(Scene change data)
※ ※ ※

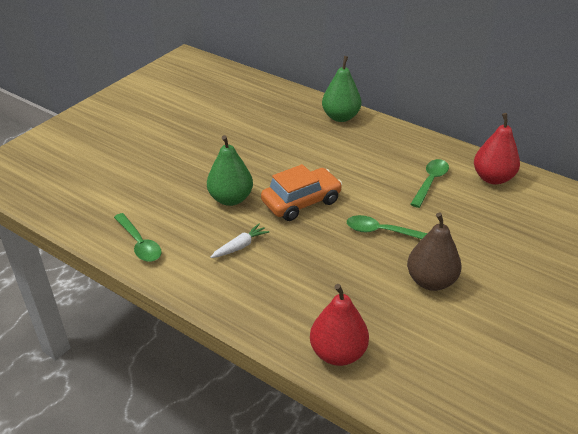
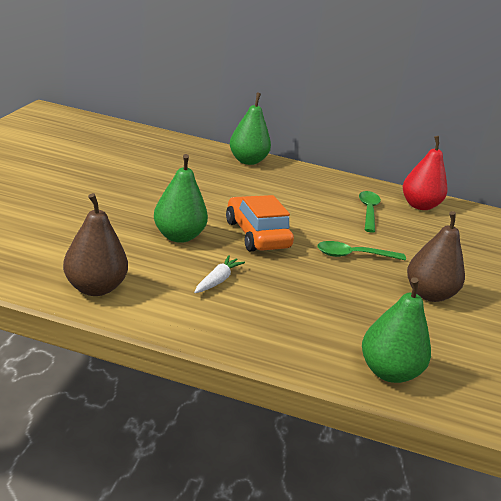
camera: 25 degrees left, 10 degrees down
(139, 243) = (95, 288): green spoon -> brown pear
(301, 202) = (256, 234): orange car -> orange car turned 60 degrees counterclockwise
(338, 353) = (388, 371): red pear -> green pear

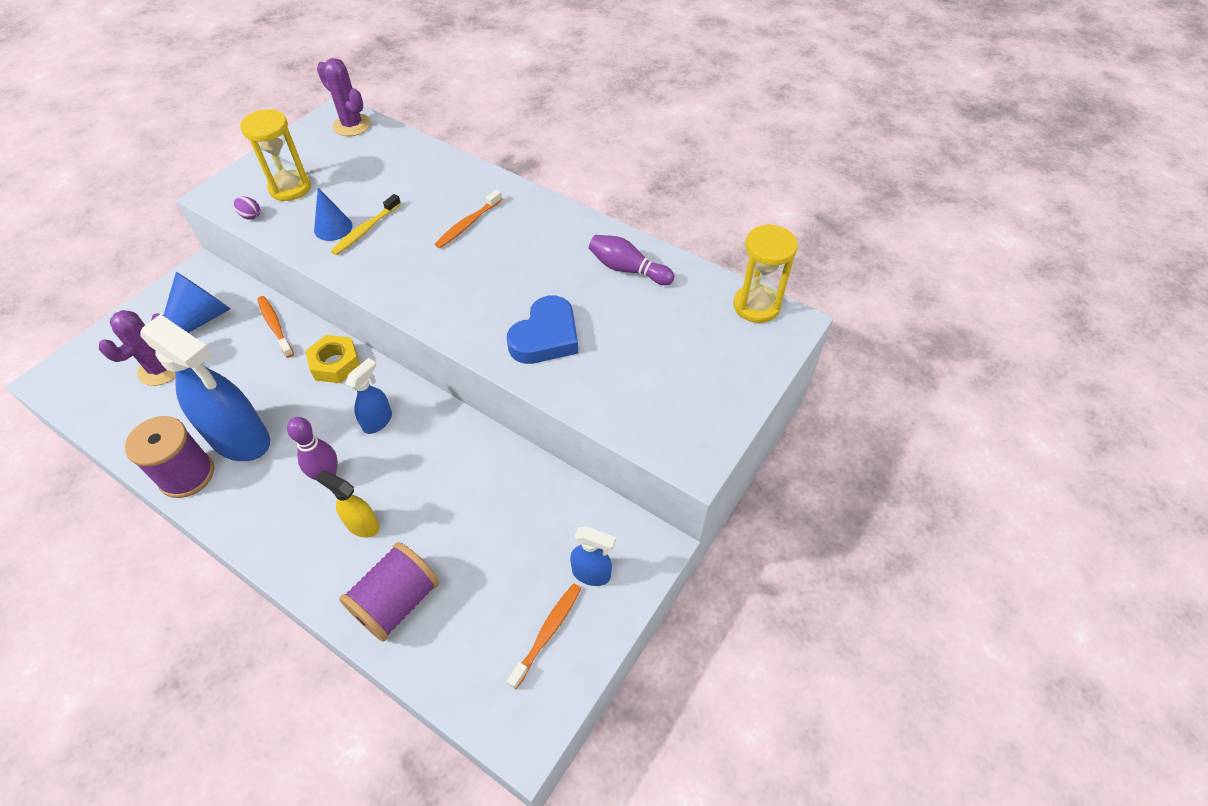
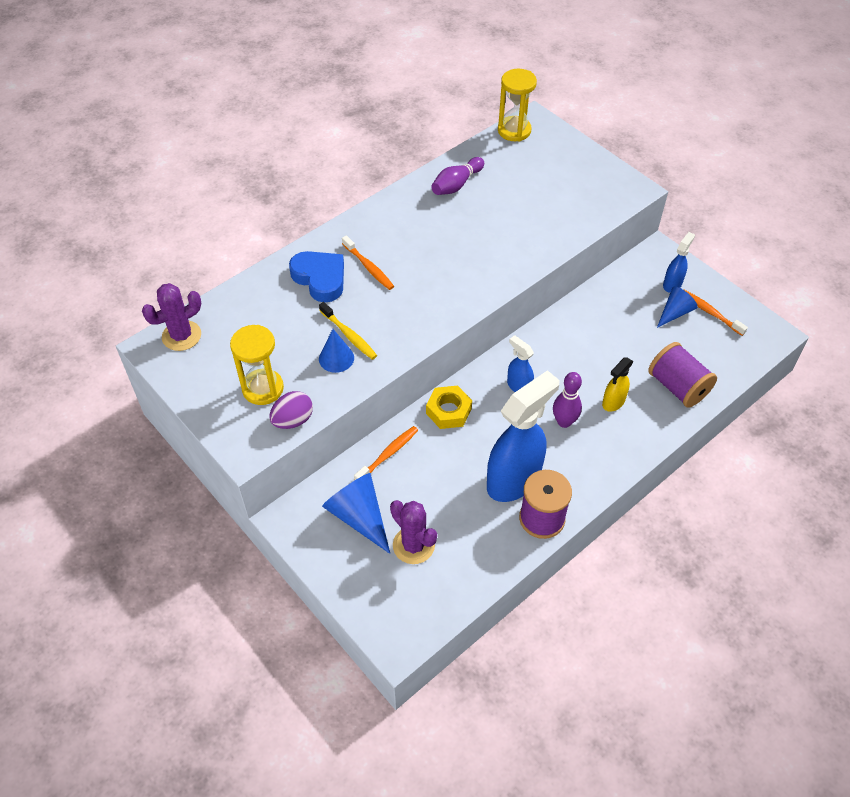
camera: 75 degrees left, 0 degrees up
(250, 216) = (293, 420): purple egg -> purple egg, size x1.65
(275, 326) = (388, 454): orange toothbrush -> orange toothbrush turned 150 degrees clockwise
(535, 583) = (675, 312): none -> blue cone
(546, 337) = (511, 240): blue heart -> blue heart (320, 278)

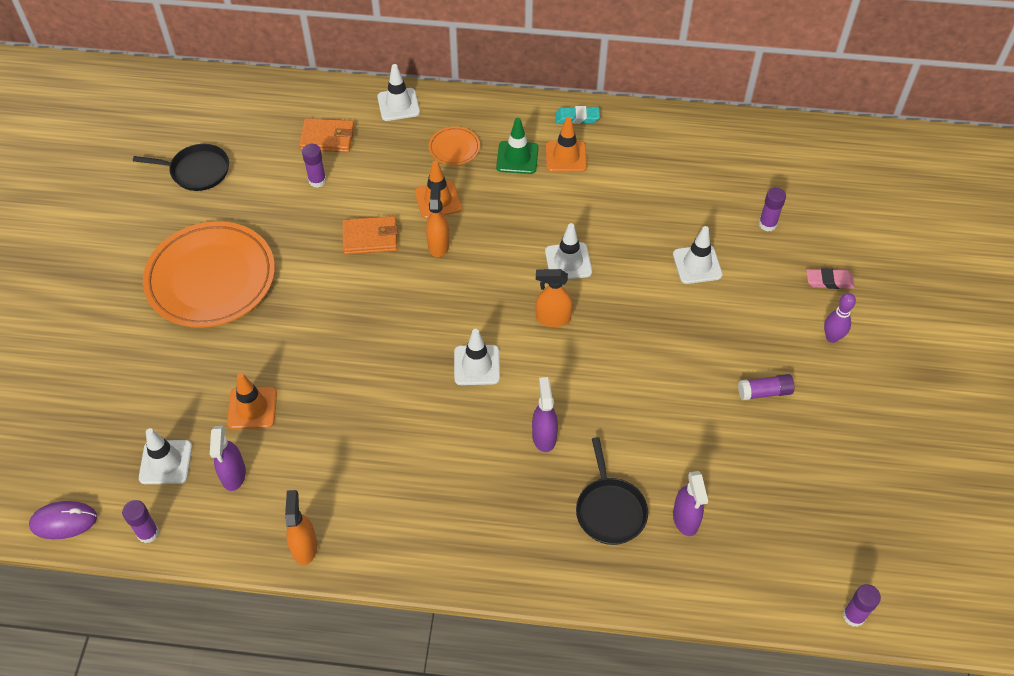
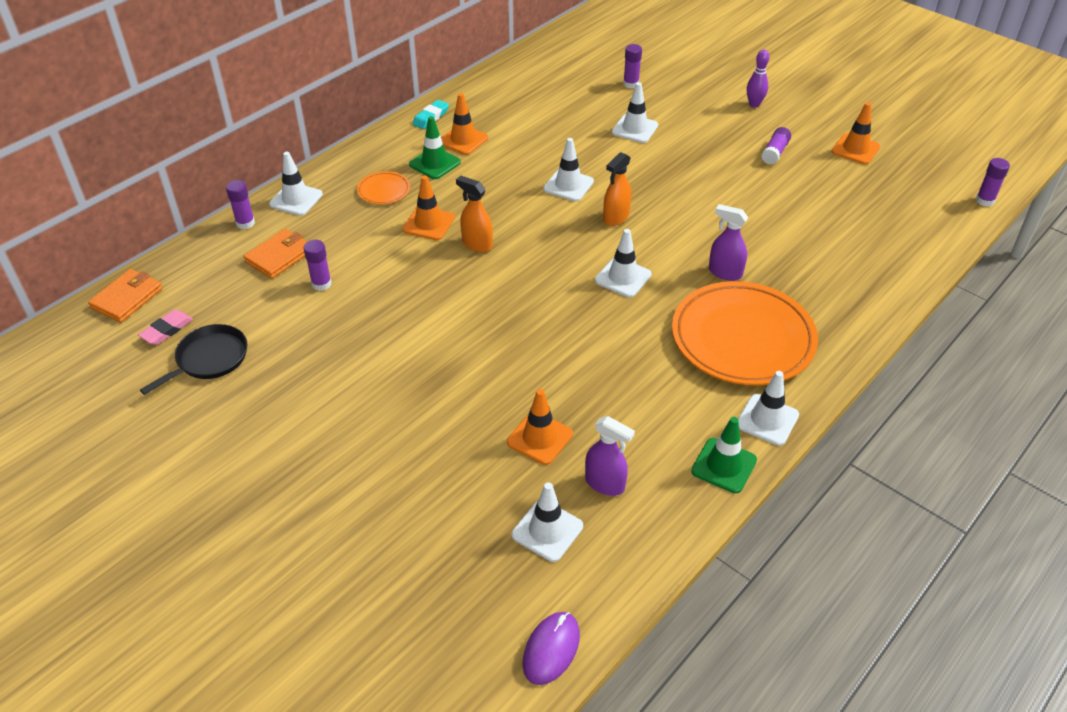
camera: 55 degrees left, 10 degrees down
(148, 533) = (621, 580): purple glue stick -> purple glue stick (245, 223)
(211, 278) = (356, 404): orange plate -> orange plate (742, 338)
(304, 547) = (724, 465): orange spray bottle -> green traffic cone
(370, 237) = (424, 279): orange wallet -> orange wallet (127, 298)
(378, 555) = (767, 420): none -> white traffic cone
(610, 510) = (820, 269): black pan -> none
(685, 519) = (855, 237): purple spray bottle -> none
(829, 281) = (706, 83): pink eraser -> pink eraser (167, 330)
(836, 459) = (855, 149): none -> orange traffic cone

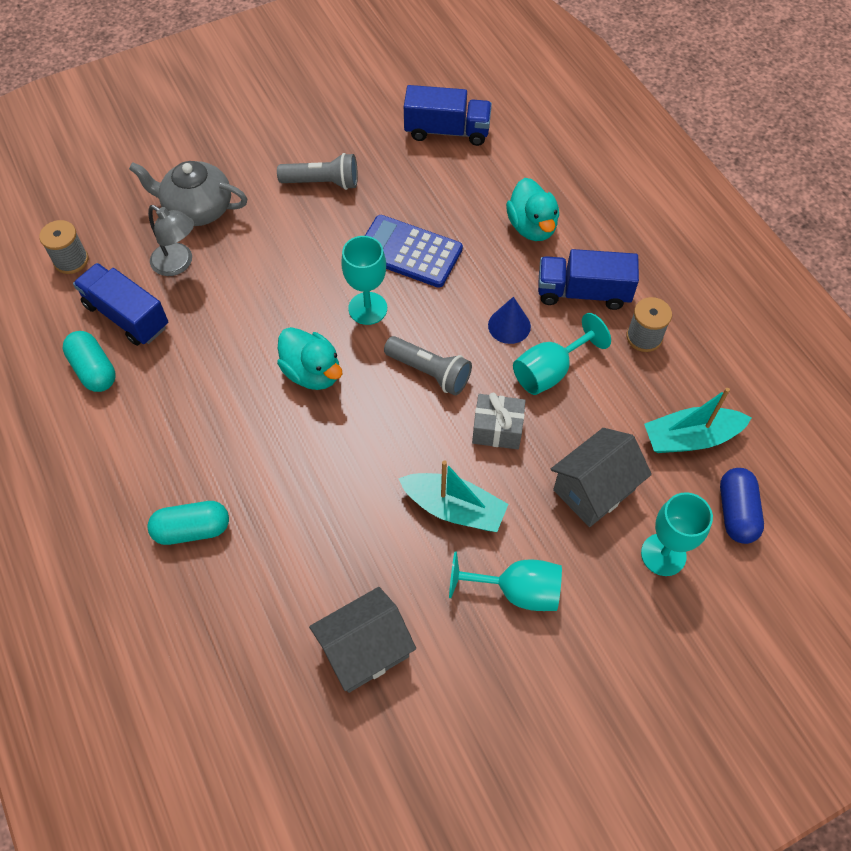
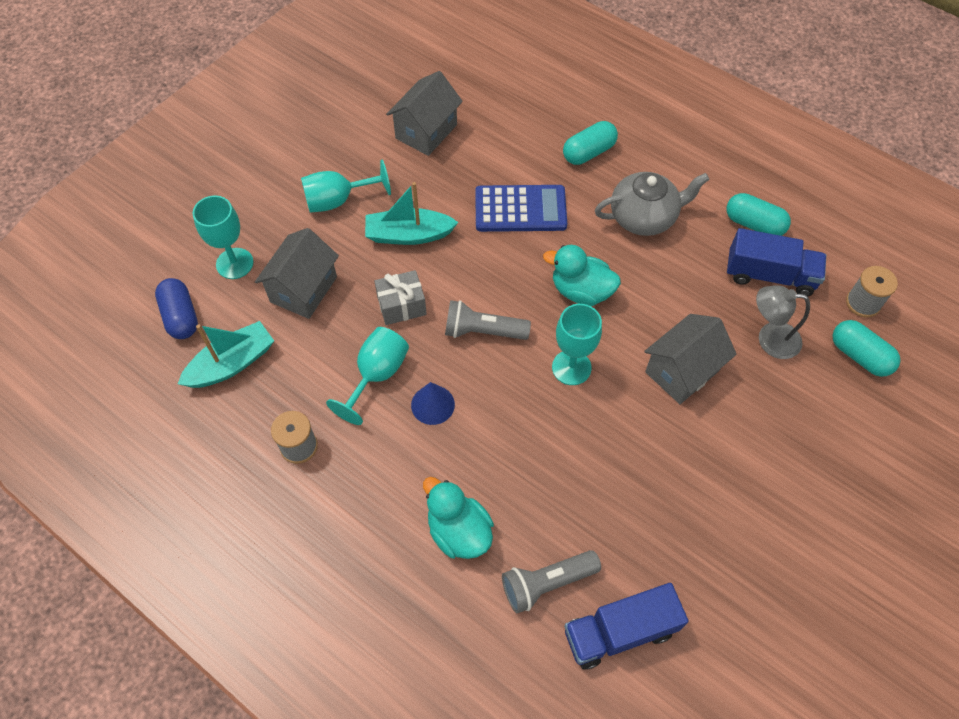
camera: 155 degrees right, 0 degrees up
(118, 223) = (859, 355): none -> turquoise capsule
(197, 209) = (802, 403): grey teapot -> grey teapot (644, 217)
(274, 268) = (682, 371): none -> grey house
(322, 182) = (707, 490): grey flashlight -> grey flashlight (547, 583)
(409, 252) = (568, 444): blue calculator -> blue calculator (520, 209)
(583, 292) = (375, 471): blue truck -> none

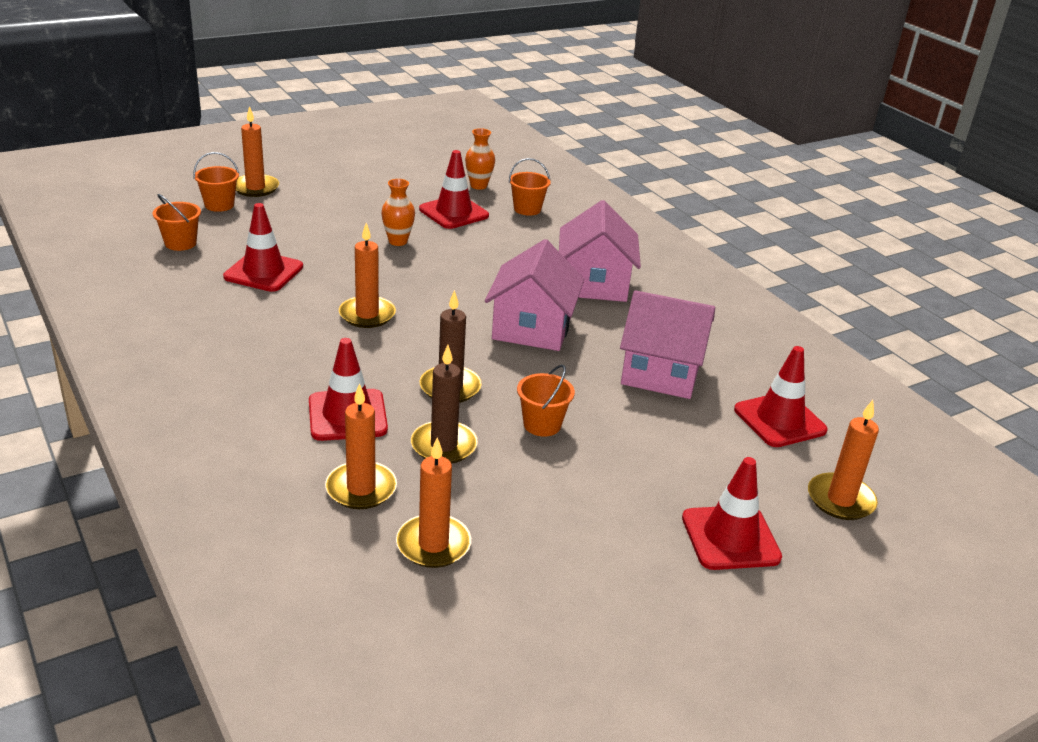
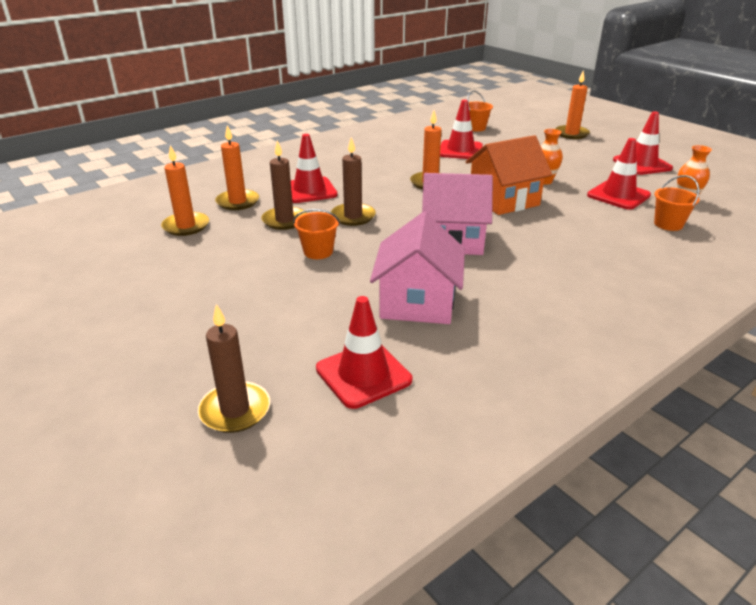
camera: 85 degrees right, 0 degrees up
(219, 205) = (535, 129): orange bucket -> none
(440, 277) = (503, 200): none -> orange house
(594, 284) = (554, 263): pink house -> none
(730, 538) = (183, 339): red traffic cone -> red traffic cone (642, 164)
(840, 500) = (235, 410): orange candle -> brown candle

※ ※ ※

*WHAT YOU ARE ASKED TO DO*. The answer must be every line from the records above that contains "spray".

*RESULT BELOW*.
(304, 547) = (724, 465): orange spray bottle -> green traffic cone
(685, 519) = (855, 237): purple spray bottle -> none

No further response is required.